Work task –
In your copy, reproduce each entry exactly and include no picture.
[Material for this exercise]
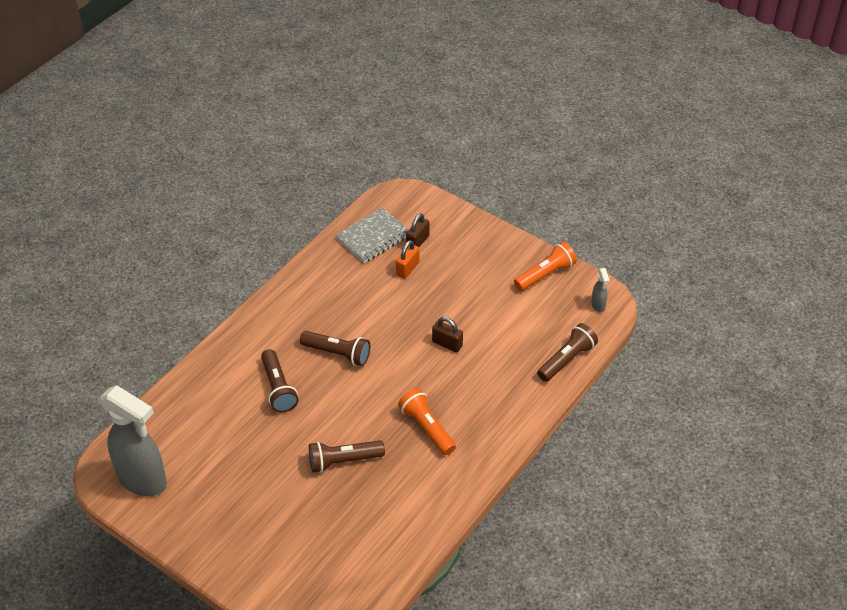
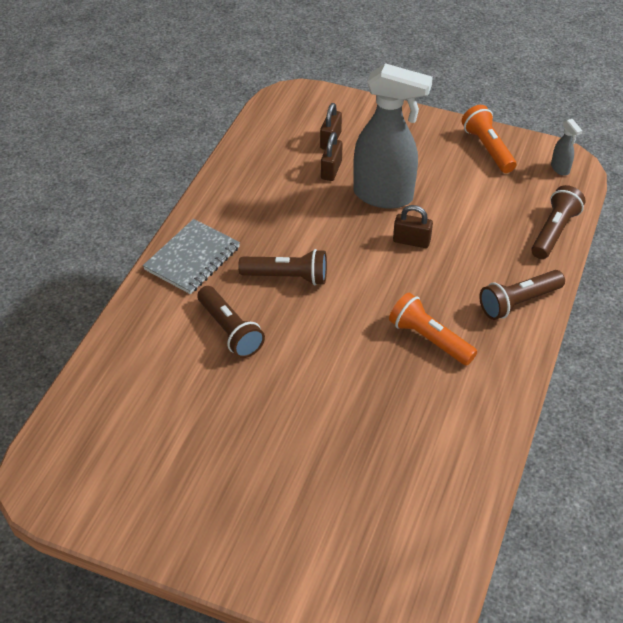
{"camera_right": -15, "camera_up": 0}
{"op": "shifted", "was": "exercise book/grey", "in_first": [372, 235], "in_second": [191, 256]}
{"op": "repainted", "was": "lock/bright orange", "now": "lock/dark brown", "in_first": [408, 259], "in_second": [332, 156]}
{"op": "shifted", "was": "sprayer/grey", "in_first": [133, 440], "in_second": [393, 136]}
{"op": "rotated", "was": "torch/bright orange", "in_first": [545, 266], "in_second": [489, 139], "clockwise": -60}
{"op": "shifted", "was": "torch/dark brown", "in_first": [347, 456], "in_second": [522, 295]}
[/Material for this exercise]
Result for this task –
{"camera_right": -15, "camera_up": 0}
{"op": "shifted", "was": "exercise book/grey", "in_first": [372, 235], "in_second": [191, 256]}
{"op": "repainted", "was": "lock/bright orange", "now": "lock/dark brown", "in_first": [408, 259], "in_second": [332, 156]}
{"op": "shifted", "was": "sprayer/grey", "in_first": [133, 440], "in_second": [393, 136]}
{"op": "rotated", "was": "torch/bright orange", "in_first": [545, 266], "in_second": [489, 139], "clockwise": -60}
{"op": "shifted", "was": "torch/dark brown", "in_first": [347, 456], "in_second": [522, 295]}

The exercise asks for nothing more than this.